• [REQUIRED WORK]
Your answer is the line containing "purple pawn: 2 -> 1" plus every line after it through the end of the records, printed exactly and free of pictures.

• [DATA EXTRACT]
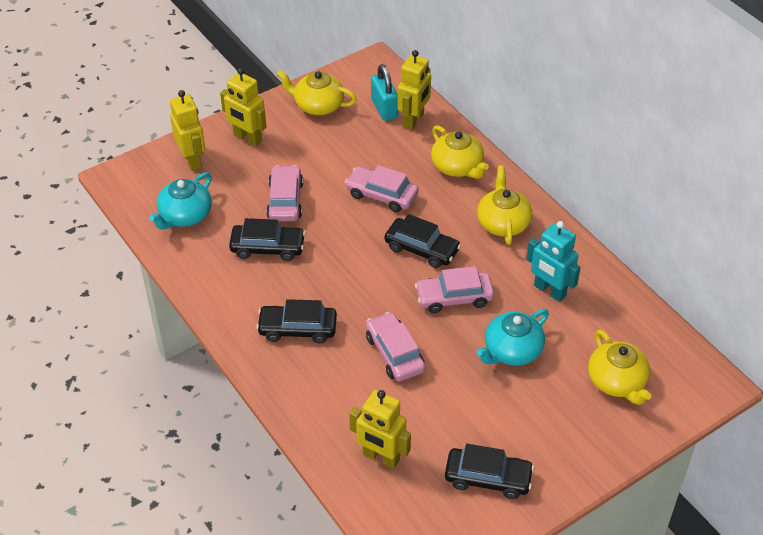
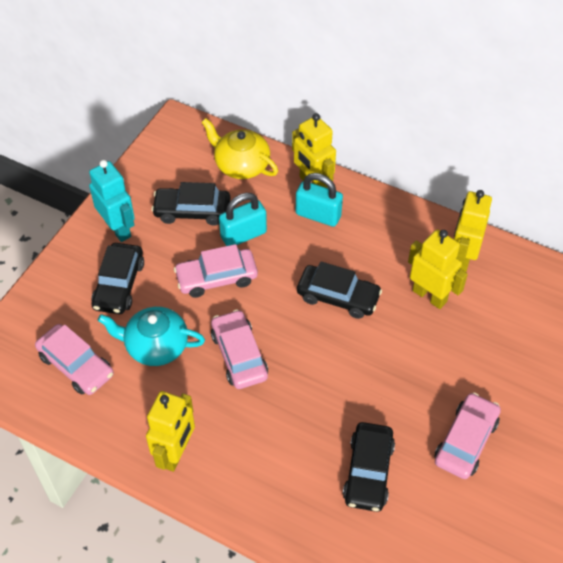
turquoise padlock: 1 -> 2
turquoise teapot: 2 -> 1
yellow teapot: 4 -> 1

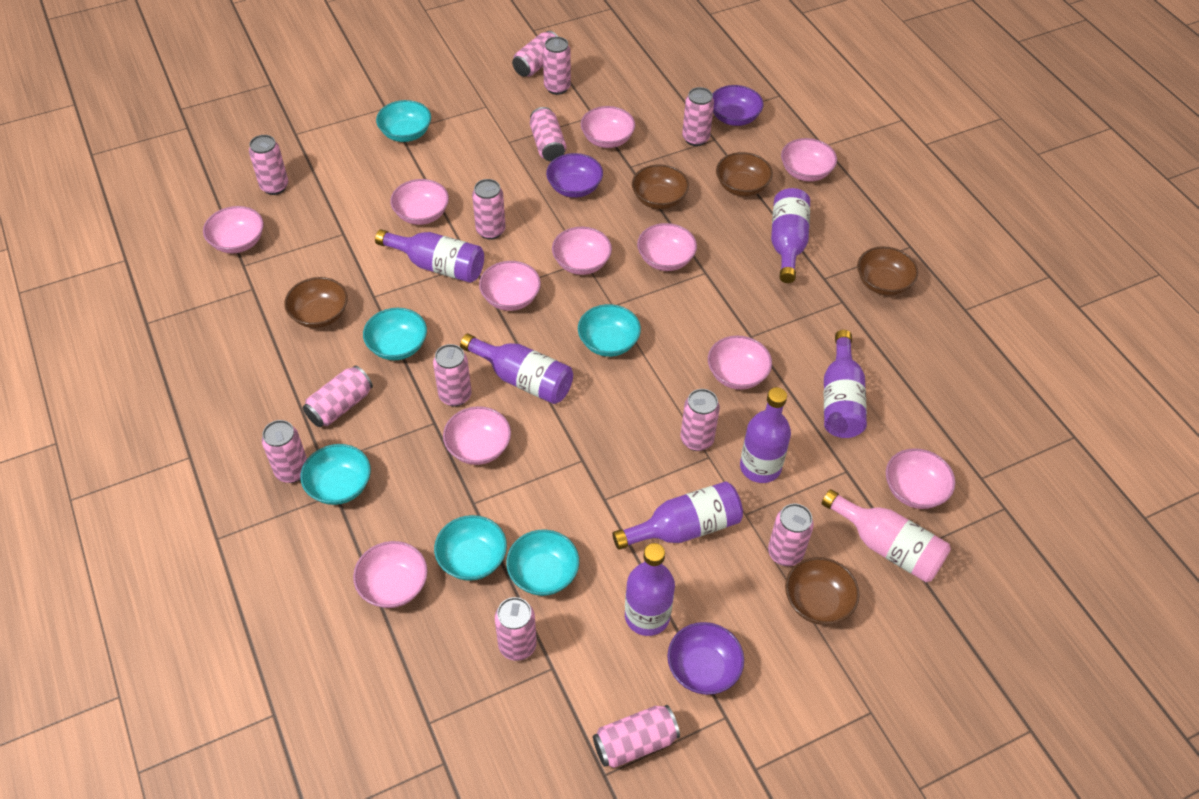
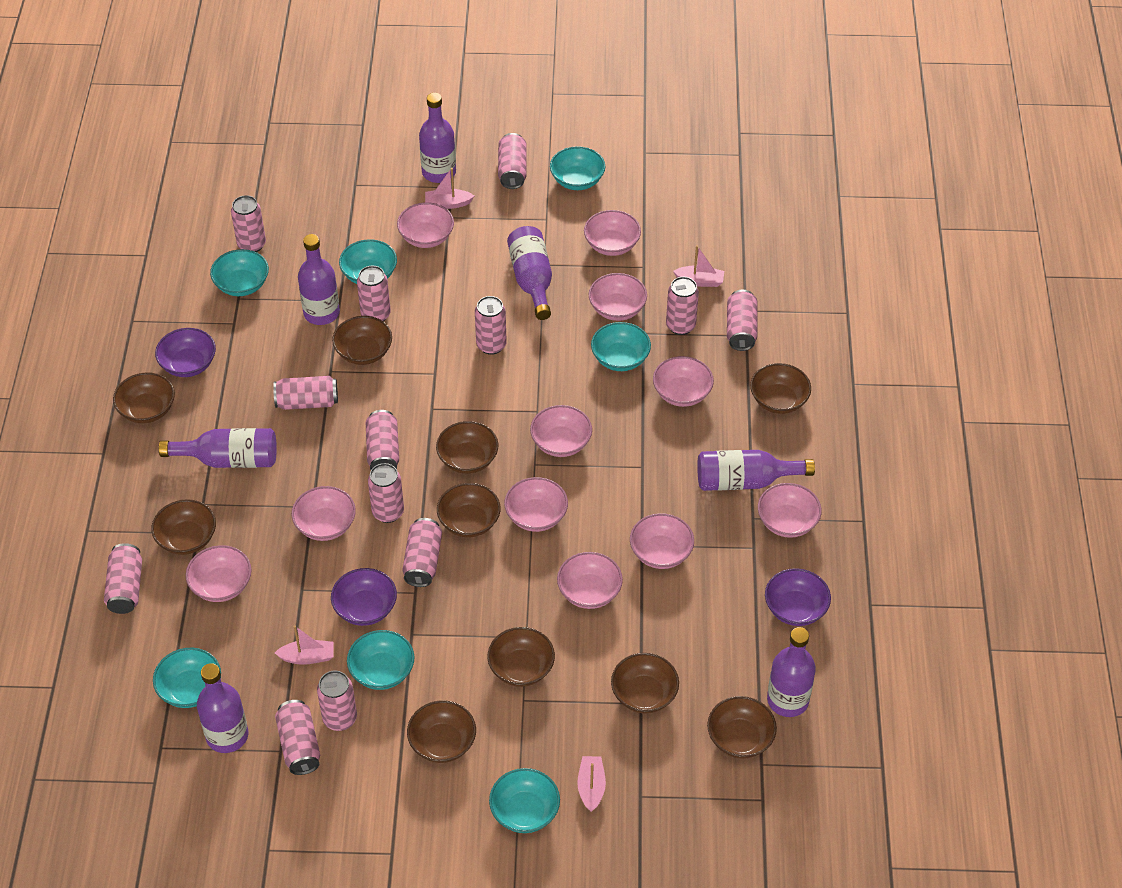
brown bowl: 5 -> 10
pink boat: 0 -> 4
pink bottle: 1 -> 0
turquoise bowl: 6 -> 7

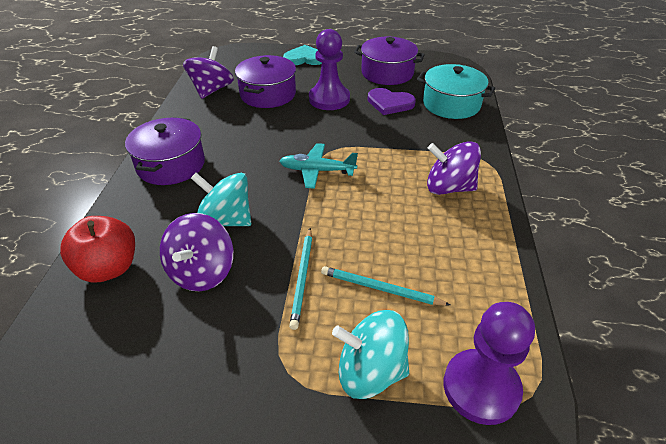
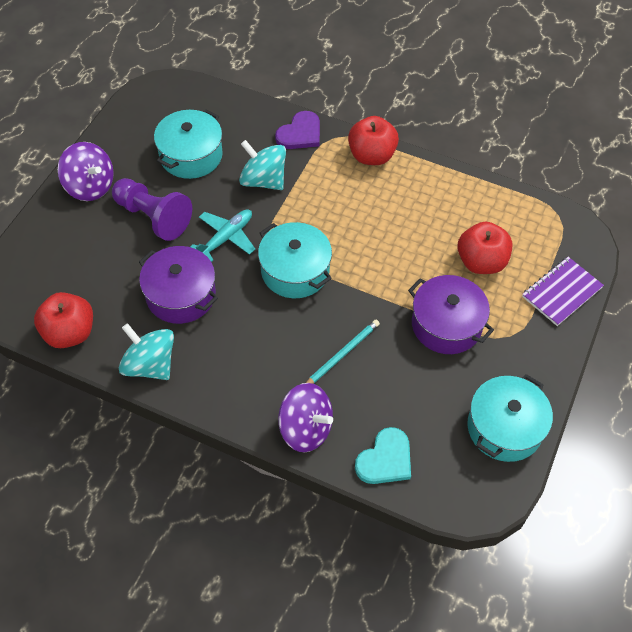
purple notebook: 0 -> 1
purple pawn: 2 -> 1
purple pot: 3 -> 2
purple spinning top: 3 -> 2
red apple: 1 -> 3
turquoise pencil: 2 -> 1
turquoise pot: 1 -> 3

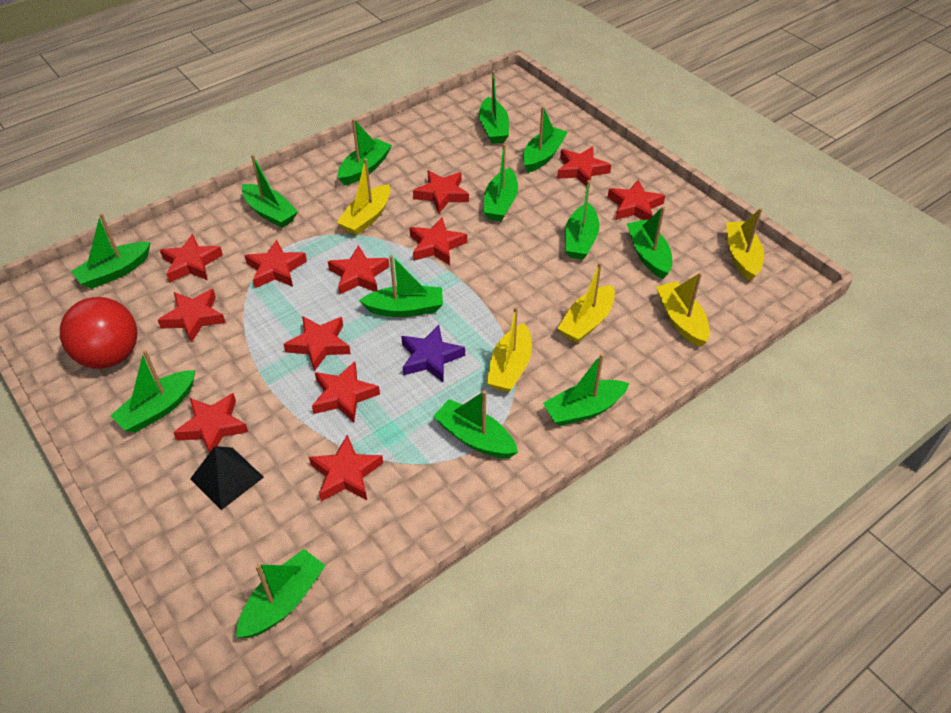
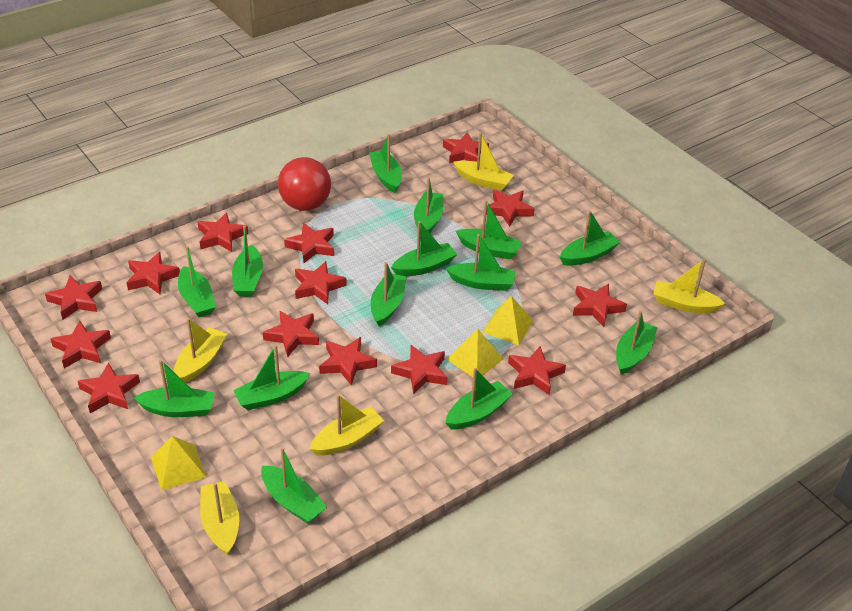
black pyramid: 1 -> 0
green boat: 13 -> 14
purple star: 1 -> 0
red star: 12 -> 14
yellow pyramid: 0 -> 3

• [YOUR RESPONSE]
purple pawn: 2 -> 1
purple pot: 3 -> 2
purple spinning top: 3 -> 2
red apple: 1 -> 3
turquoise pencil: 2 -> 1
turquoise pot: 1 -> 3

black pyramid: 1 -> 0
green boat: 13 -> 14
purple star: 1 -> 0
red star: 12 -> 14
yellow pyramid: 0 -> 3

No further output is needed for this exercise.